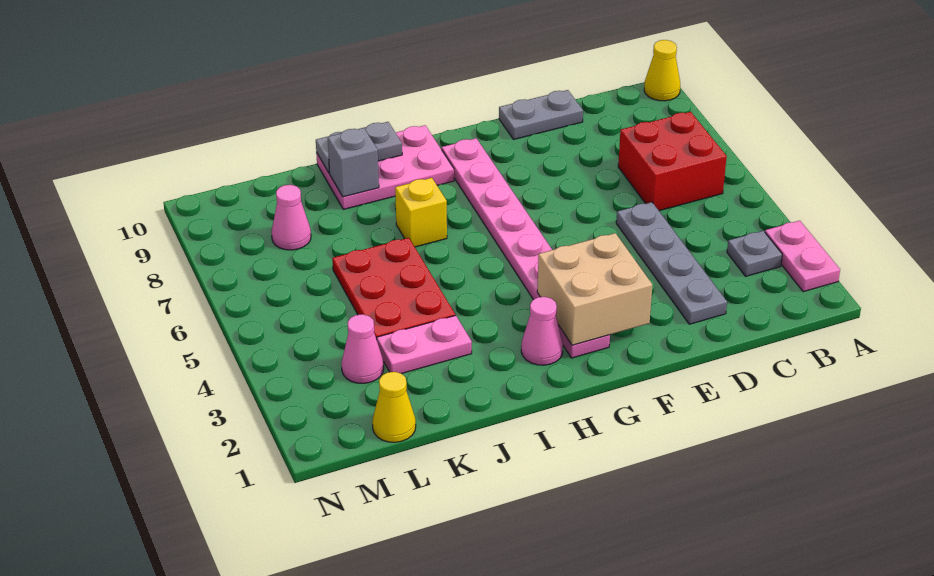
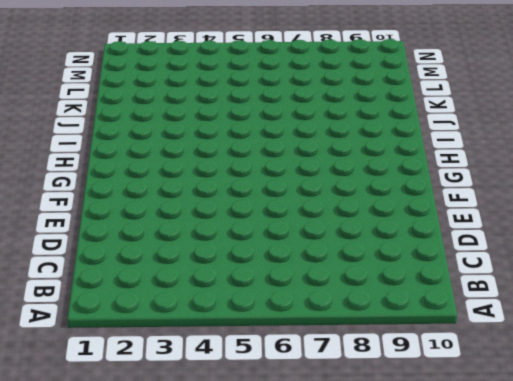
none -> pink plate A2:A3 level 1
none -> yellow cone A10 level 1
none -> grey plate B3 level 1

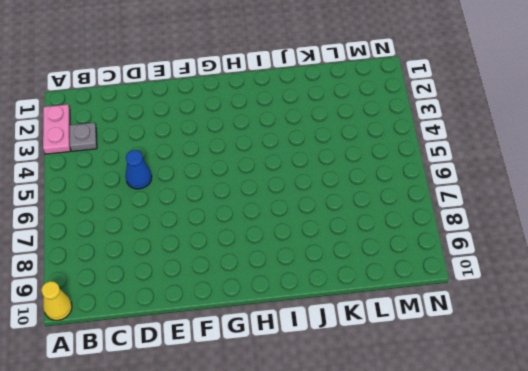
blue cone D5 level 1 -> grey plate D2:D5 level 1
none -> red brick B6:C7 level 1
none -> grey plate D10:E10 level 1
none -> pink plate G2:G9 level 1

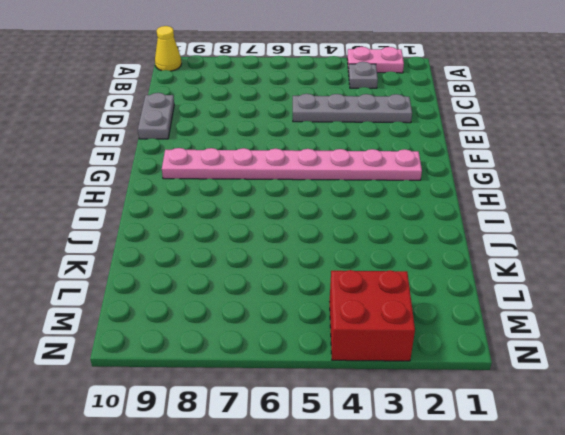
red brick M3:N4 level 1 -> red brick B6:C7 level 1
none -> pink cone H2 level 1
none -> pink plate H9:J10 level 1
none -> yellow brick I7 level 1

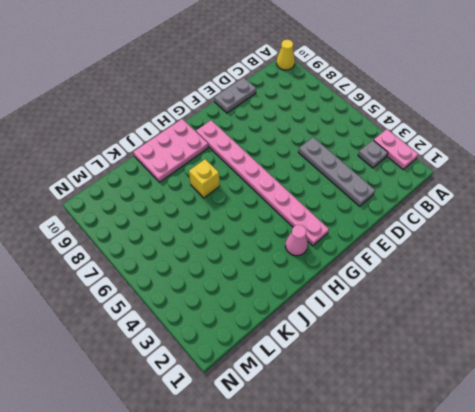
none -> red brick B6:C7 level 1
none -> pink plate J3:K3 level 1
none -> red plate J4:K6 level 1

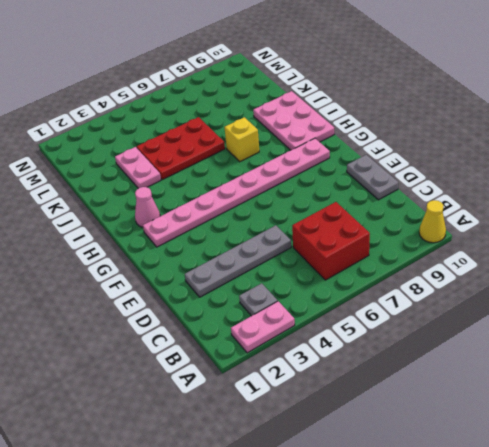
none -> yellow cone L1 level 1
none -> pink cone L3 level 1
none -> pink cone L8 level 1

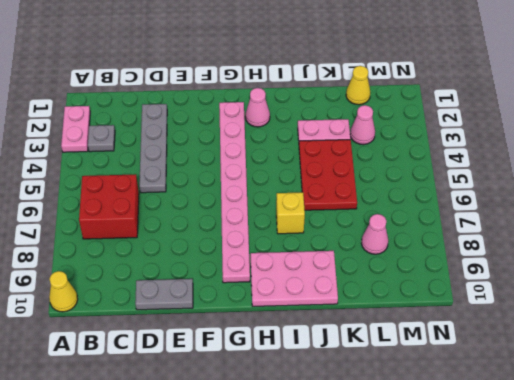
none -> tan brick F2:G3 level 2
none -> grey plate I10:J10 level 2
none -> grey brick J9 level 2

──────────

## DIRECTIONS:
Start from the line that holds "none -> tan brick F2:G3 level 2" and print each line to the end of the records exactly, leaving out everything before it.

## EXERCISE RESPONSE:
none -> tan brick F2:G3 level 2
none -> grey plate I10:J10 level 2
none -> grey brick J9 level 2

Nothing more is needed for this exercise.